**Goal of the exercise:** Identify the line in which "(442, 548) = (392, 59): yellow" appears, then reproduce that line and all remaining lines of the records word for word.

Data records:
*** Block opens ***
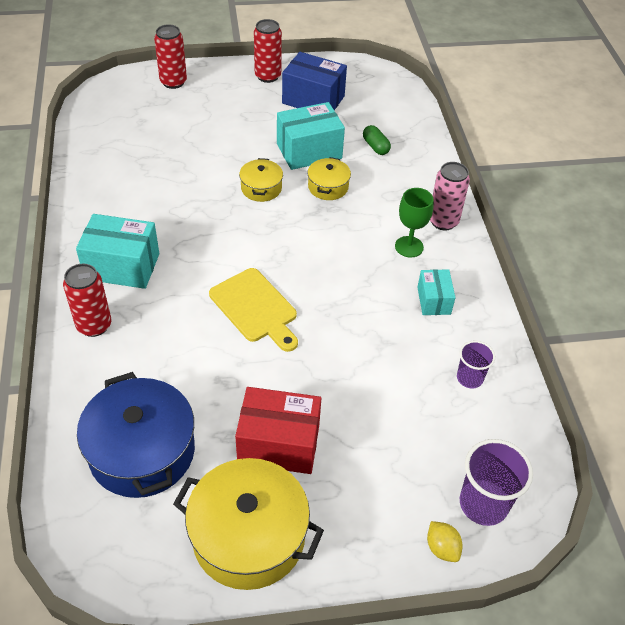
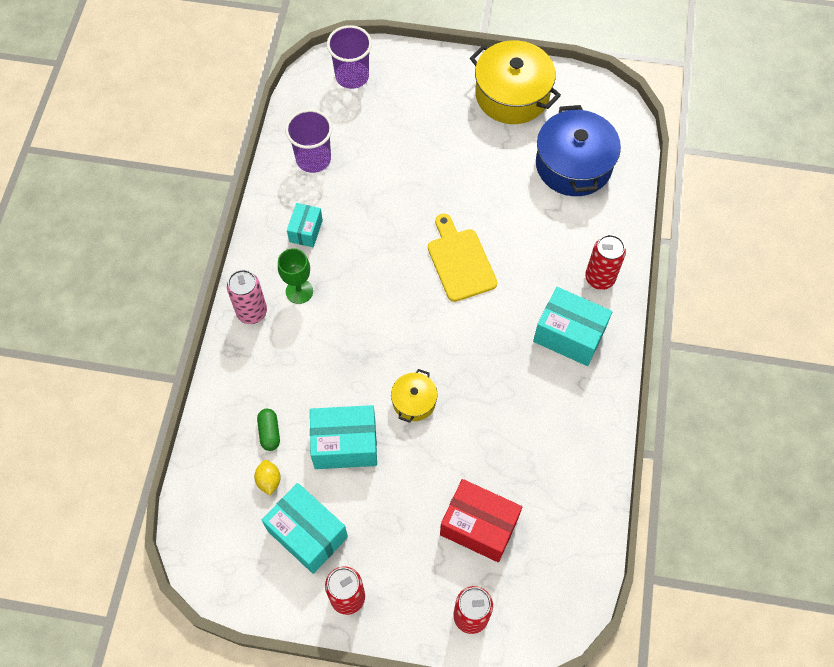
camera: 160 degrees left, 15 degrees up
(279, 444) = (475, 146): red box -> red box (479, 526)
(313, 100) = (307, 534): blue box -> turquoise box
(328, 187) = (345, 385): yellow pot -> none
(442, 548) = (392, 59): yellow lemon -> yellow lemon (269, 480)
(469, 378) = (313, 159): purple cup -> purple cup, size x1.64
*** Block closes ***
**Solved exercise:**
(442, 548) = (392, 59): yellow lemon -> yellow lemon (269, 480)
(469, 378) = (313, 159): purple cup -> purple cup, size x1.64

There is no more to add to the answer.